Study material

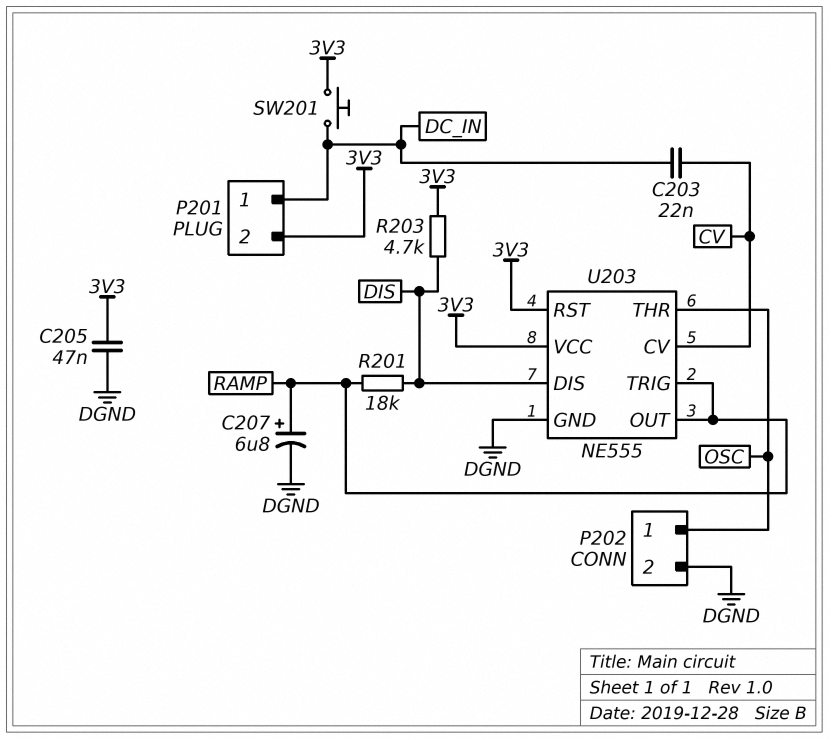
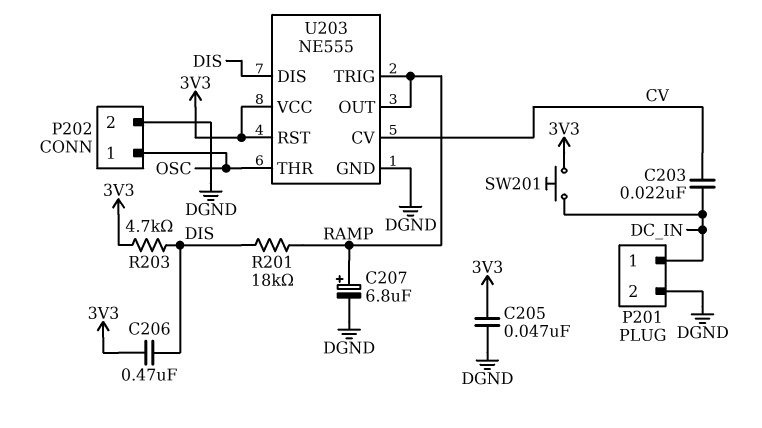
C206: none -> 470nF (3V3, DIS)
P201 pin 2: 3V3 -> DGND

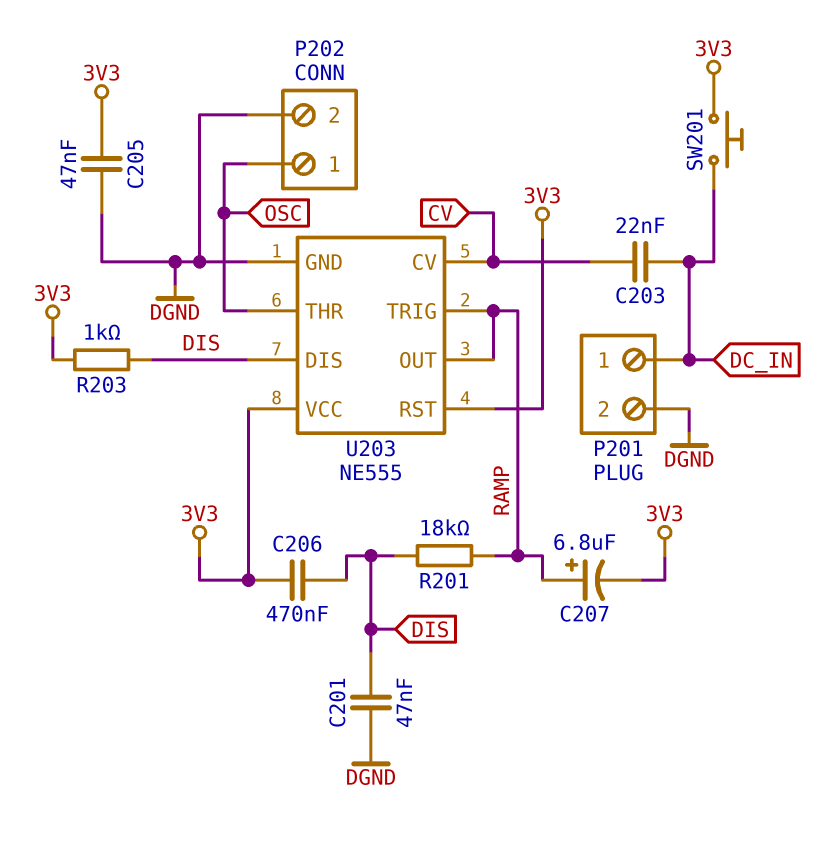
C201: none -> 47nF (DGND, DIS)
C207: 6.8uF (plus RAMP, minus DGND) -> 6.8uF (plus RAMP, minus 3V3)
R203: 4.7k (3V3, DIS) -> 1k (3V3, DIS)

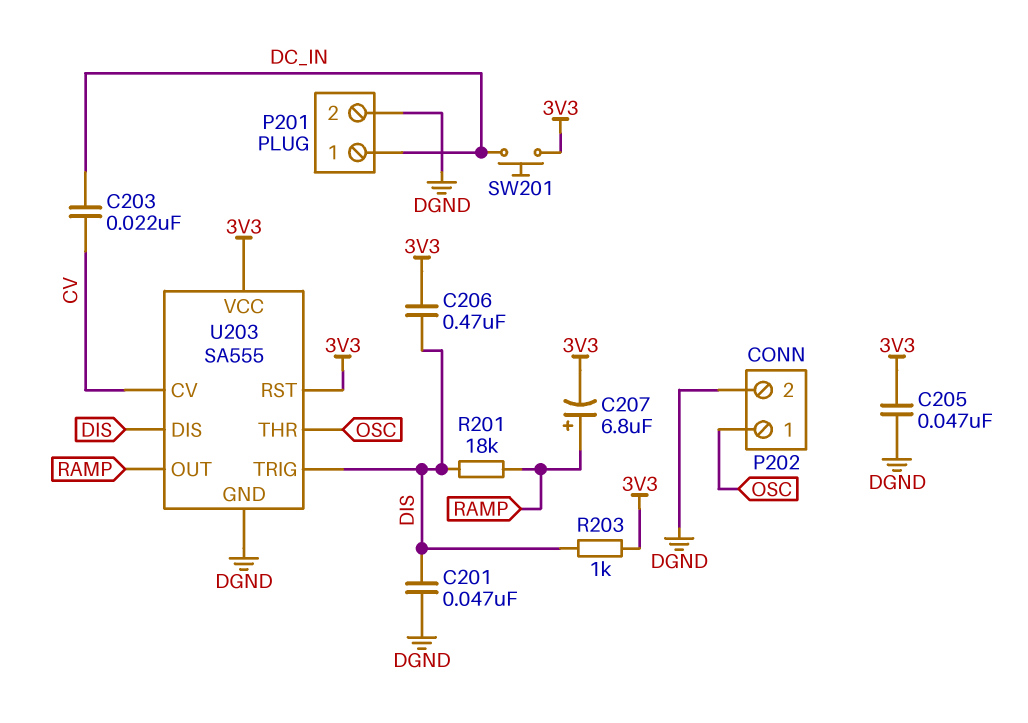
U203: NE555 -> SA555
U203 pin TRIG: RAMP -> DIS

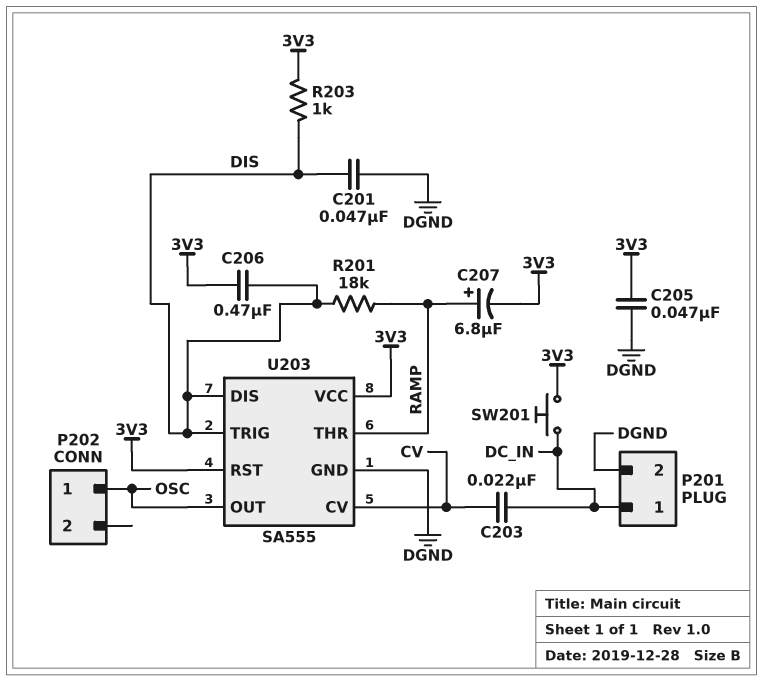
P202 pin 2: DGND -> none
U203 pin OUT: RAMP -> OSC
U203 pin THR: OSC -> RAMP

Activity
Using the records above, list each line that includes "RAMP".

Response box
C207: 6.8uF (plus RAMP, minus DGND) -> 6.8uF (plus RAMP, minus 3V3)
U203 pin TRIG: RAMP -> DIS
U203 pin OUT: RAMP -> OSC
U203 pin THR: OSC -> RAMP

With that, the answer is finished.